- **Assignment**
Return the data below in full and exactly, except that the pictures are dropped.

Given entries START

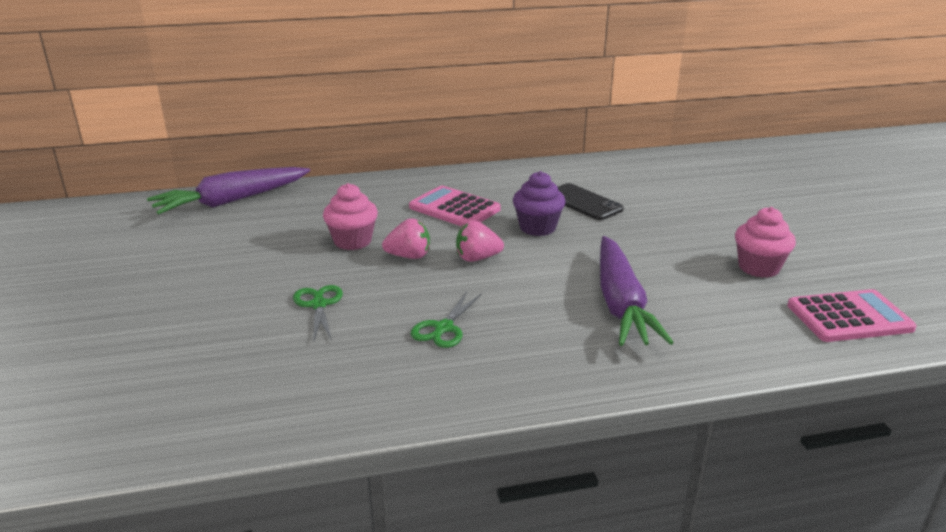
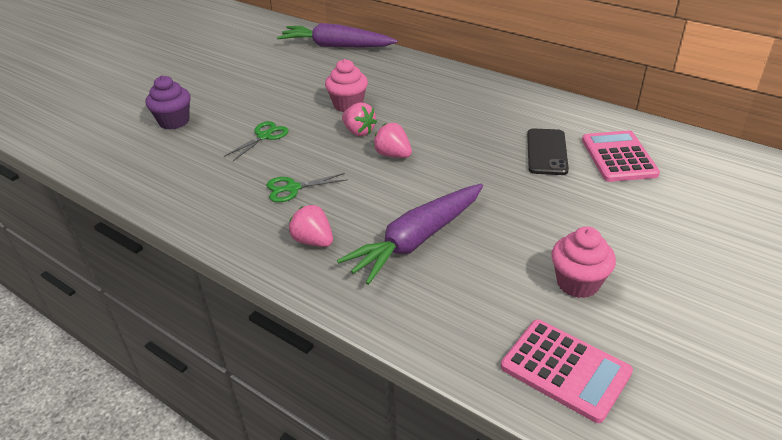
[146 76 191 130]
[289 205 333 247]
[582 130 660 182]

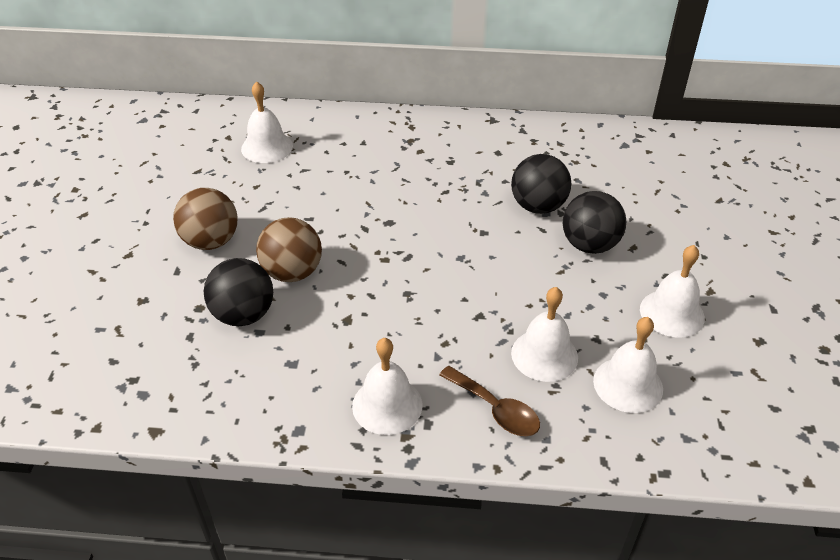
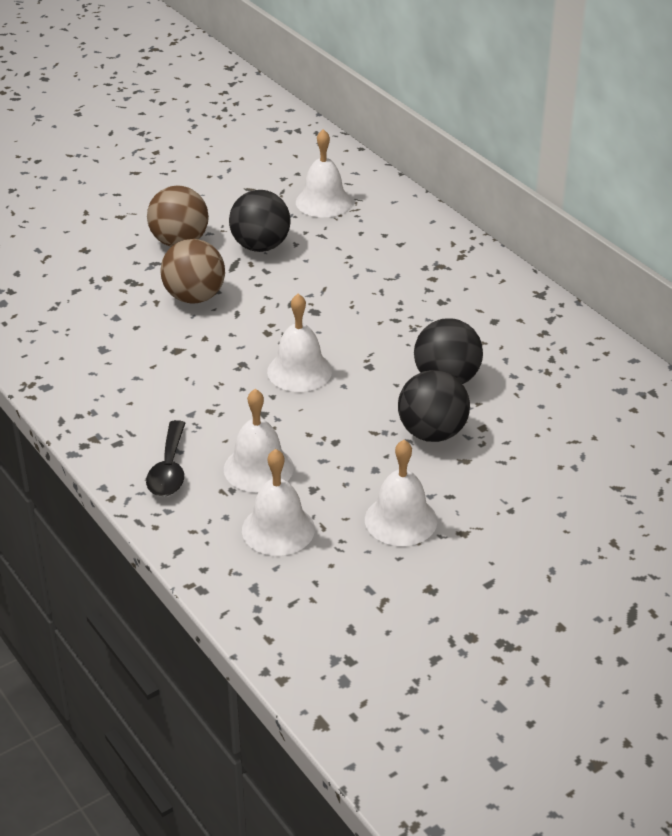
[146 420 185 497]
[229 190 291 252]
[267 294 332 392]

Given entries END

- **Completed task**
[146 76 191 130]
[289 205 333 247]
[582 130 660 182]

[146 420 185 497]
[229 190 291 252]
[267 294 332 392]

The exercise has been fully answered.